_WHAT THE TASK ASKS_. "LINE2 pin AO: D32 -> none" appears in one line of the records below. Output that line and each one after it, exactly, through the last line.

Source records
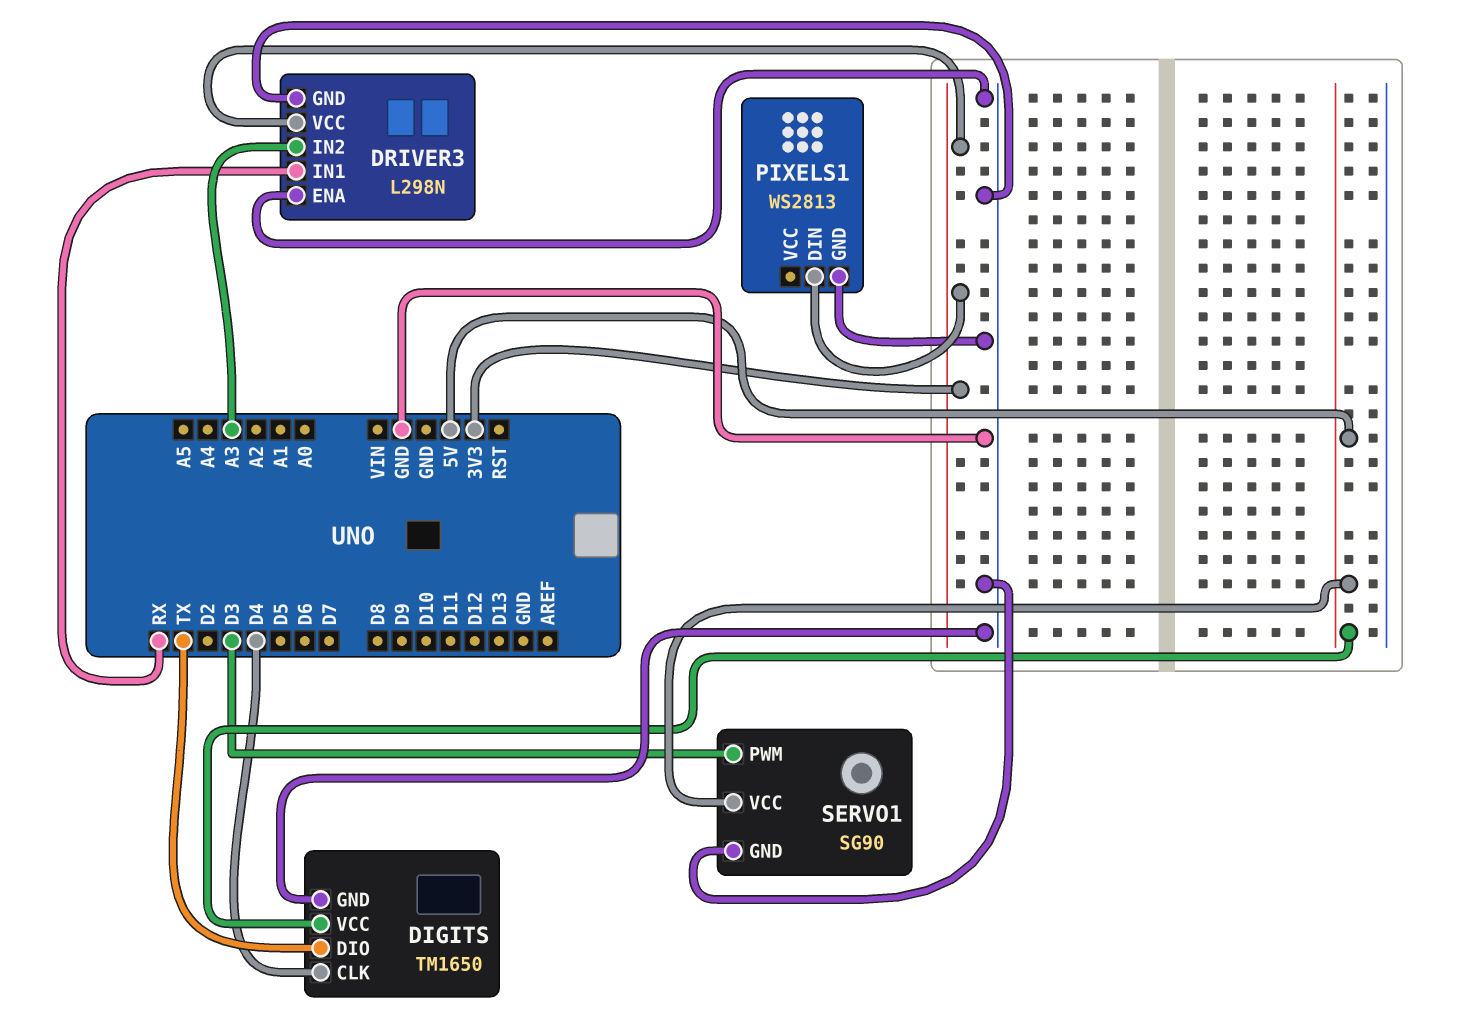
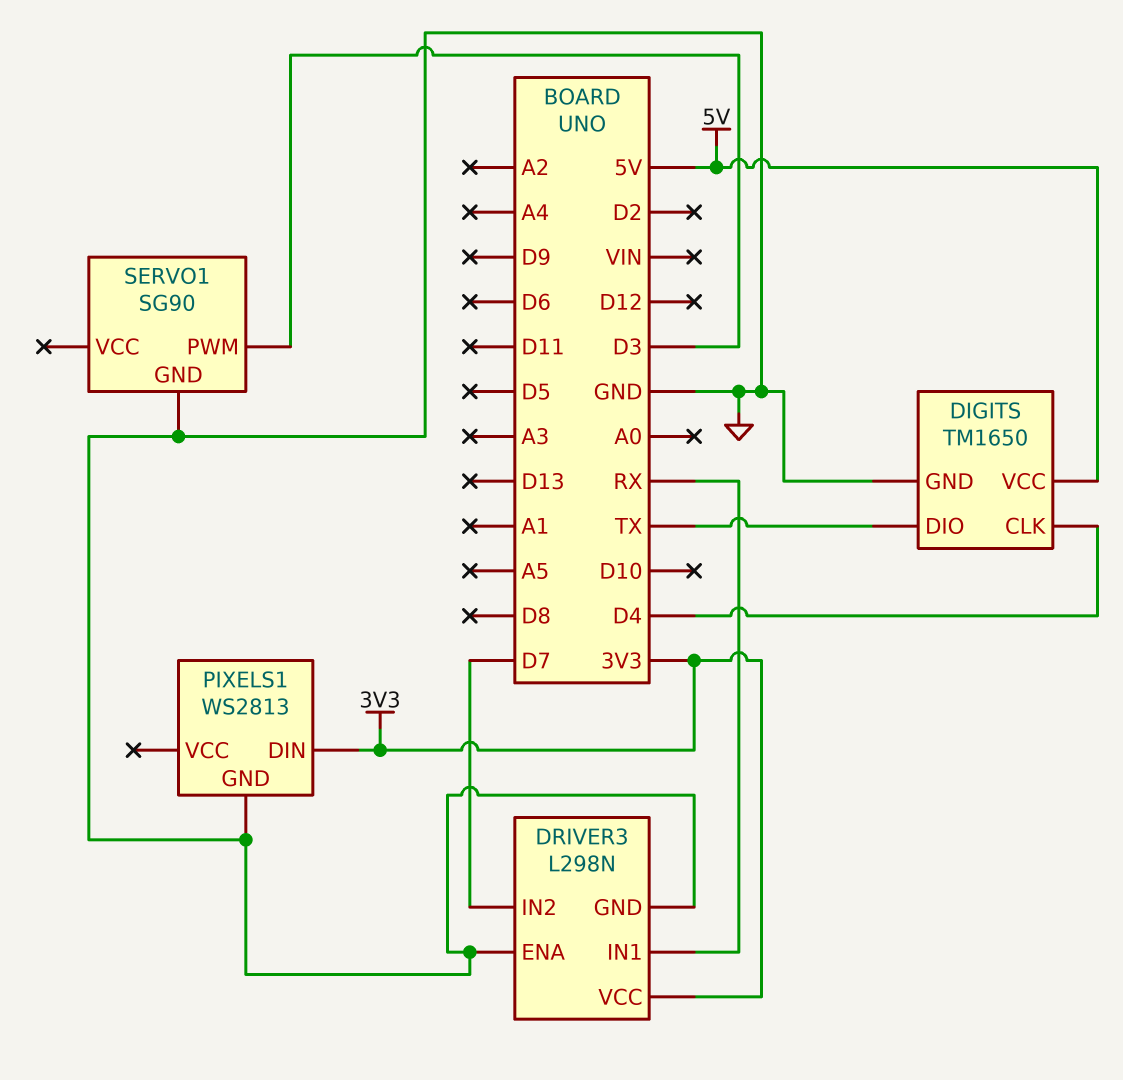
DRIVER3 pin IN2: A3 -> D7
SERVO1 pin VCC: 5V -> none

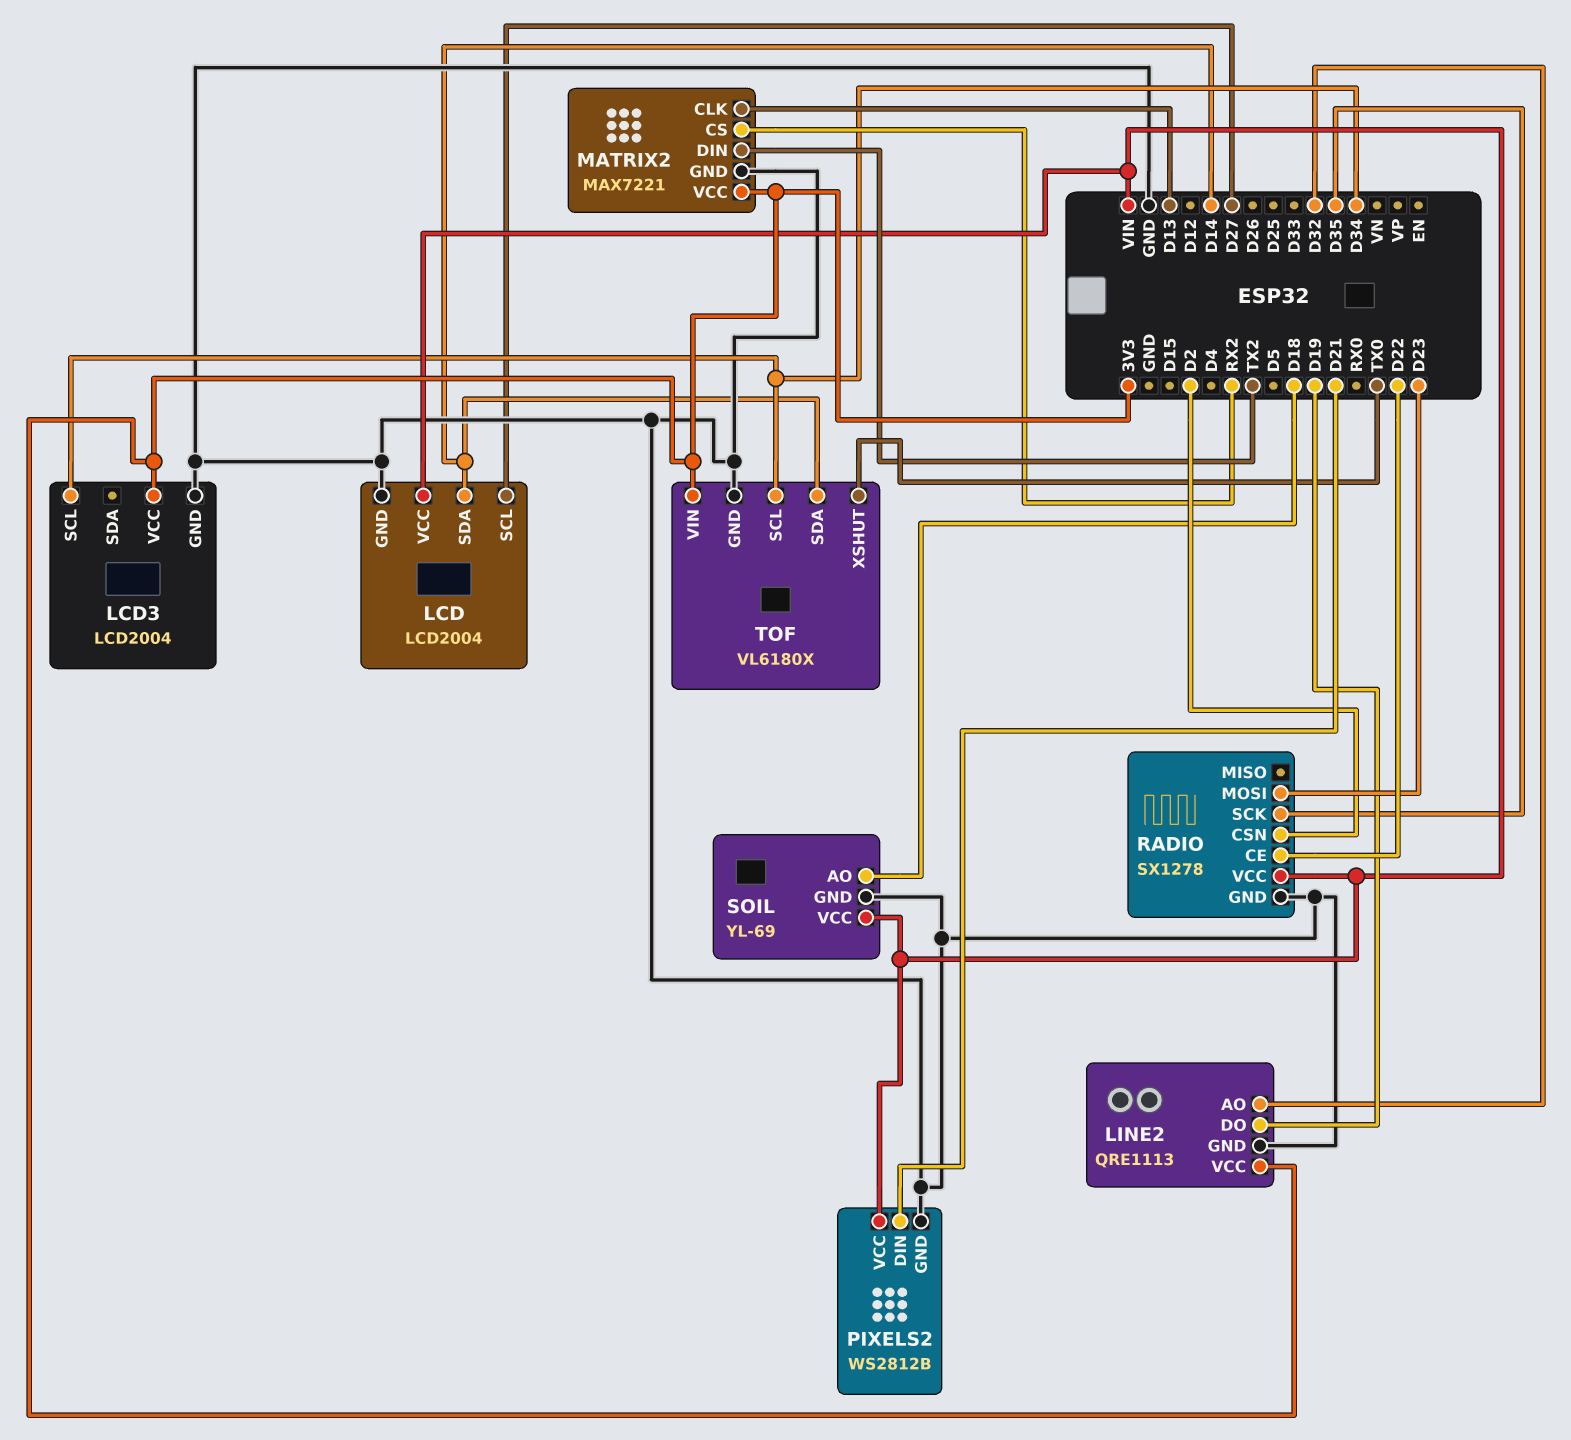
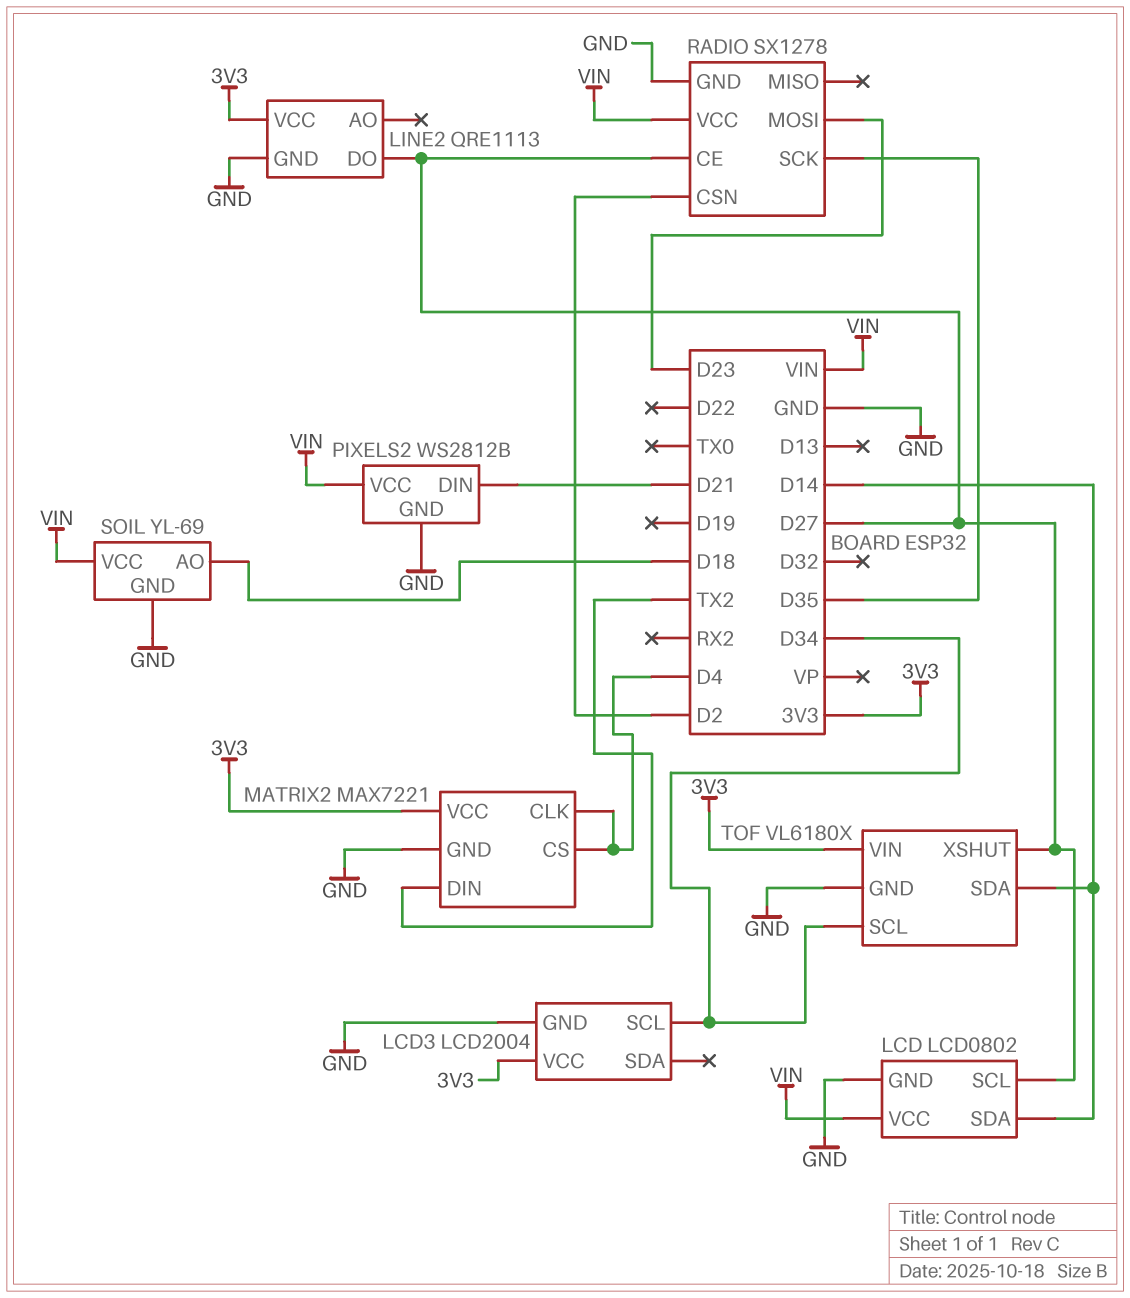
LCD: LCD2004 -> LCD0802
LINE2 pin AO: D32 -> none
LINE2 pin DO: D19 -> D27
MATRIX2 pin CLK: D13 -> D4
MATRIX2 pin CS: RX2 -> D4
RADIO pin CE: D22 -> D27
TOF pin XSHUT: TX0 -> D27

_YOUR SOLUTION_.
LINE2 pin AO: D32 -> none
LINE2 pin DO: D19 -> D27
MATRIX2 pin CLK: D13 -> D4
MATRIX2 pin CS: RX2 -> D4
RADIO pin CE: D22 -> D27
TOF pin XSHUT: TX0 -> D27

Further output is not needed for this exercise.